* TASK PROMPT: What are the lines, written out exactly, from the one containing "(757, 160) = (769, 191): brown" to the end of the entries below? Include both ends and nothing more.

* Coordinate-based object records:
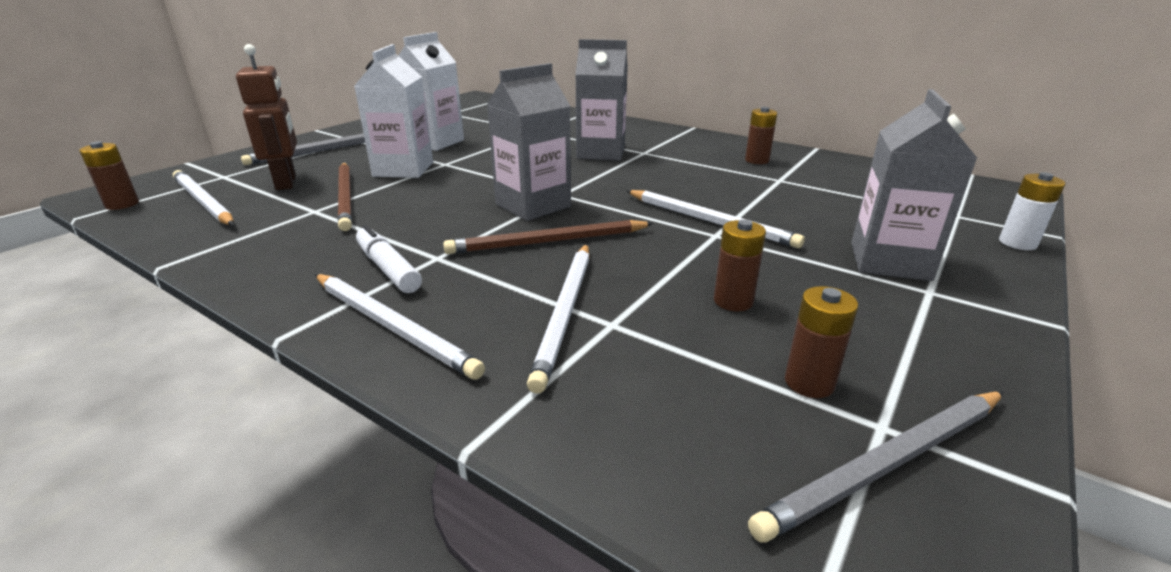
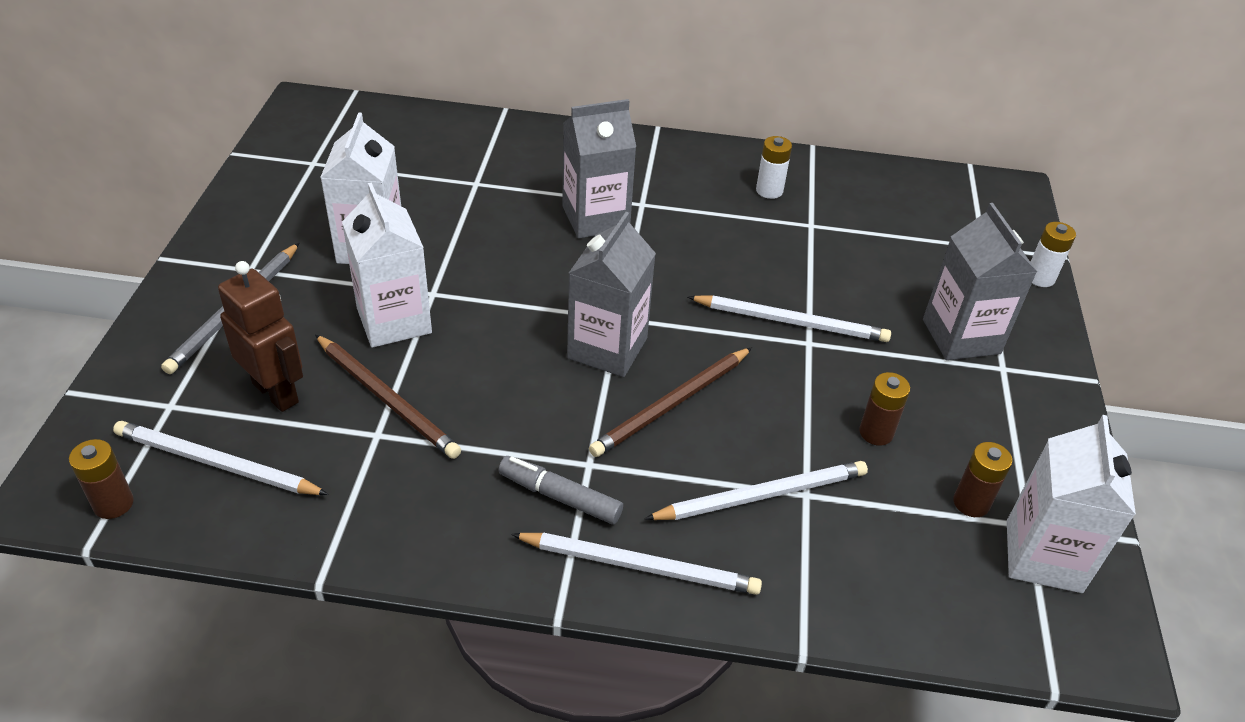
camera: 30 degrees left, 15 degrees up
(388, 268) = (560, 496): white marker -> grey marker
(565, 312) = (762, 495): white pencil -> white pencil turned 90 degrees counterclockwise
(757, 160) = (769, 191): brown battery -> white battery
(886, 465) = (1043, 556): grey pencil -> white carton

* ANSWER TO THIS PROBLEM:
(757, 160) = (769, 191): brown battery -> white battery
(886, 465) = (1043, 556): grey pencil -> white carton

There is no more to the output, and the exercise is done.